*Action item*:
In the data below, find the line containing "R6: 5.6k (GND, U2/PA5) -> 5.6k (N8, U2/PA5)", then set down that line and every later line up to and including the line containing "U3 pin GND: GND -> +15V", exactly.

*Information*:
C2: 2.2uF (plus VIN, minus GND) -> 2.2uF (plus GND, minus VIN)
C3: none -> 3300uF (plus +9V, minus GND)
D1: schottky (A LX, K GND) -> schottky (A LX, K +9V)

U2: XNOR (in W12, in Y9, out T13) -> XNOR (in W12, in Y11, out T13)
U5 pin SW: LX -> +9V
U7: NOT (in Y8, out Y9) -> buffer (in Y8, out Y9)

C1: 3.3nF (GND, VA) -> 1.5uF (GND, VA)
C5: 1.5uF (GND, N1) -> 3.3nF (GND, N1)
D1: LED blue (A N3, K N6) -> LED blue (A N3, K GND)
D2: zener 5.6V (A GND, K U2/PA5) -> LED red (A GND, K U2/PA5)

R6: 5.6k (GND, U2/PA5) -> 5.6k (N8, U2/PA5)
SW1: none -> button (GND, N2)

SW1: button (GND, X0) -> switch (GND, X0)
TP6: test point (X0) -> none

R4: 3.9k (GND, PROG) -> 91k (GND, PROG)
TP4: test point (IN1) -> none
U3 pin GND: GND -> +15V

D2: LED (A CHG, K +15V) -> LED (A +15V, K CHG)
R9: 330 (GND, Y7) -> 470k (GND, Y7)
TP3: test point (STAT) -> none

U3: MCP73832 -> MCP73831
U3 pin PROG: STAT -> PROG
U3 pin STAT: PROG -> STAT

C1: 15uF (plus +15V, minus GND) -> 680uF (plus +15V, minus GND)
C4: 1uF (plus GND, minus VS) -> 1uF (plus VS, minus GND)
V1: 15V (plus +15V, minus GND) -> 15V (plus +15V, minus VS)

*Problem solution*:
R6: 5.6k (GND, U2/PA5) -> 5.6k (N8, U2/PA5)
SW1: none -> button (GND, N2)

SW1: button (GND, X0) -> switch (GND, X0)
TP6: test point (X0) -> none

R4: 3.9k (GND, PROG) -> 91k (GND, PROG)
TP4: test point (IN1) -> none
U3 pin GND: GND -> +15V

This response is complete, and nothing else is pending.